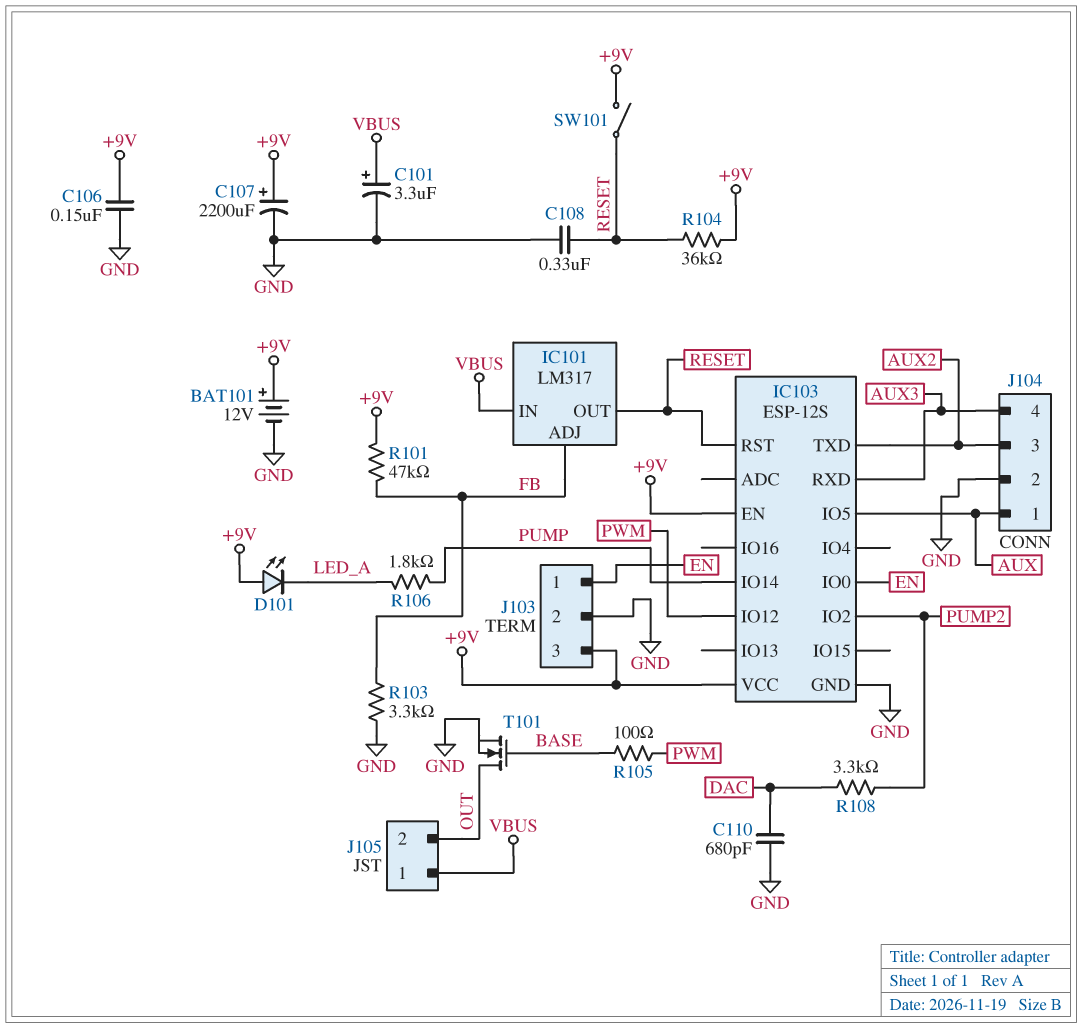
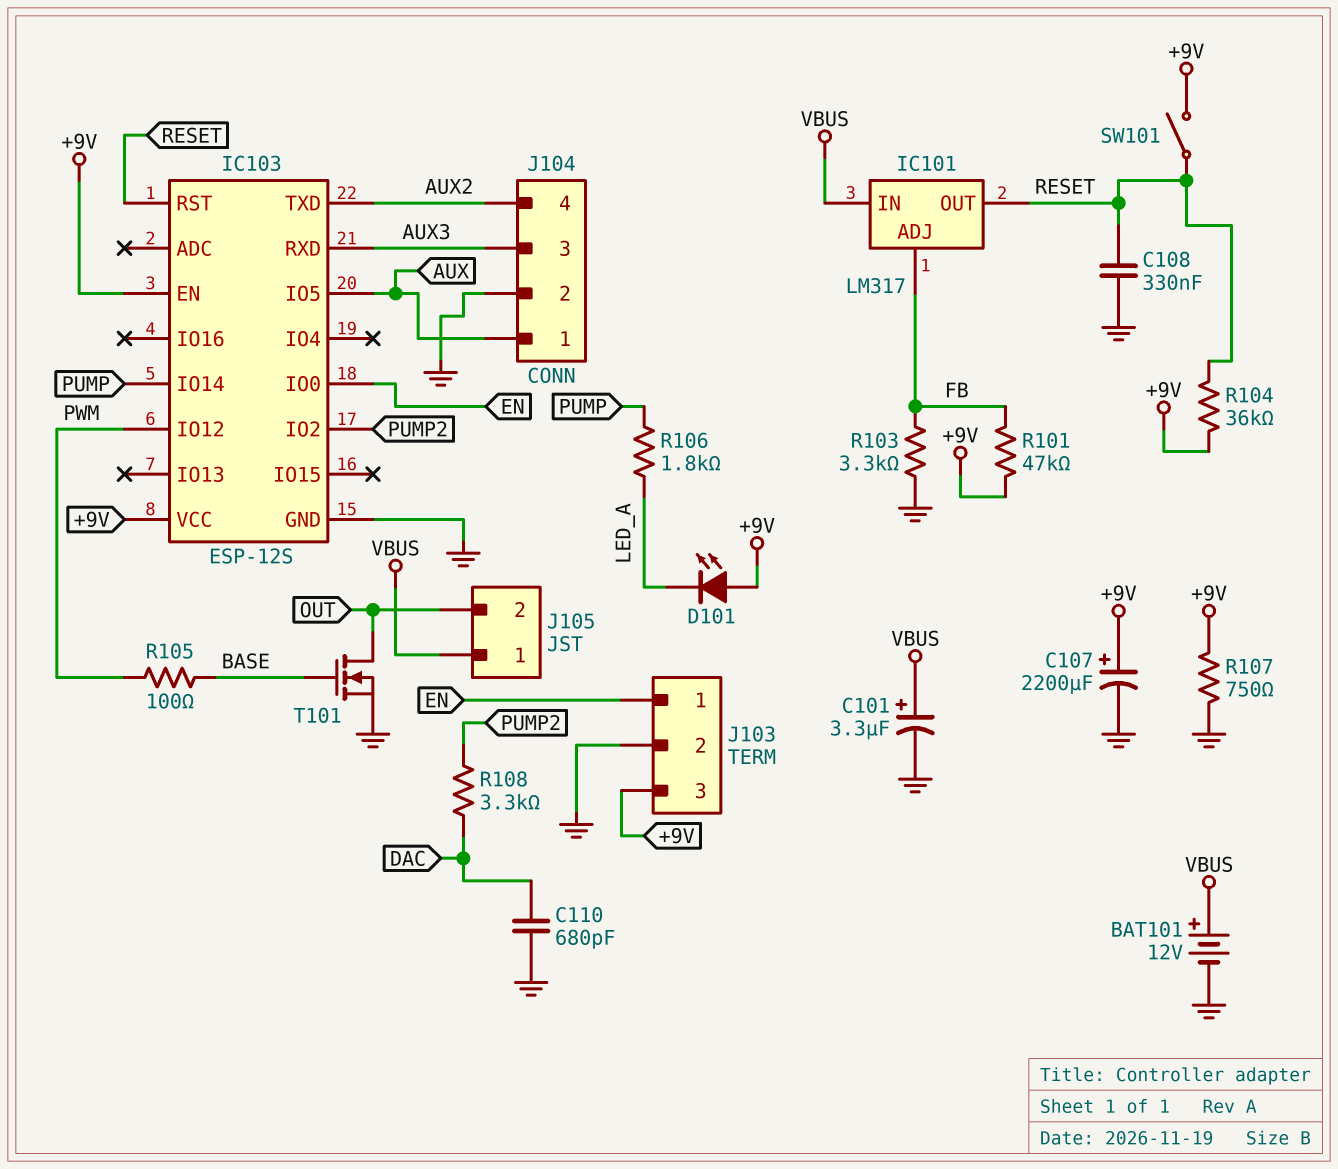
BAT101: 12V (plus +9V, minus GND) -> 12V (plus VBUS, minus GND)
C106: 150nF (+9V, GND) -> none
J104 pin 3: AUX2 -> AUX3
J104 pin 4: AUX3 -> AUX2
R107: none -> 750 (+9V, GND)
____________
Word for word, restate all of the data, but do not copy the pictures.

BAT101: 12V (plus +9V, minus GND) -> 12V (plus VBUS, minus GND)
C106: 150nF (+9V, GND) -> none
J104 pin 3: AUX2 -> AUX3
J104 pin 4: AUX3 -> AUX2
R107: none -> 750 (+9V, GND)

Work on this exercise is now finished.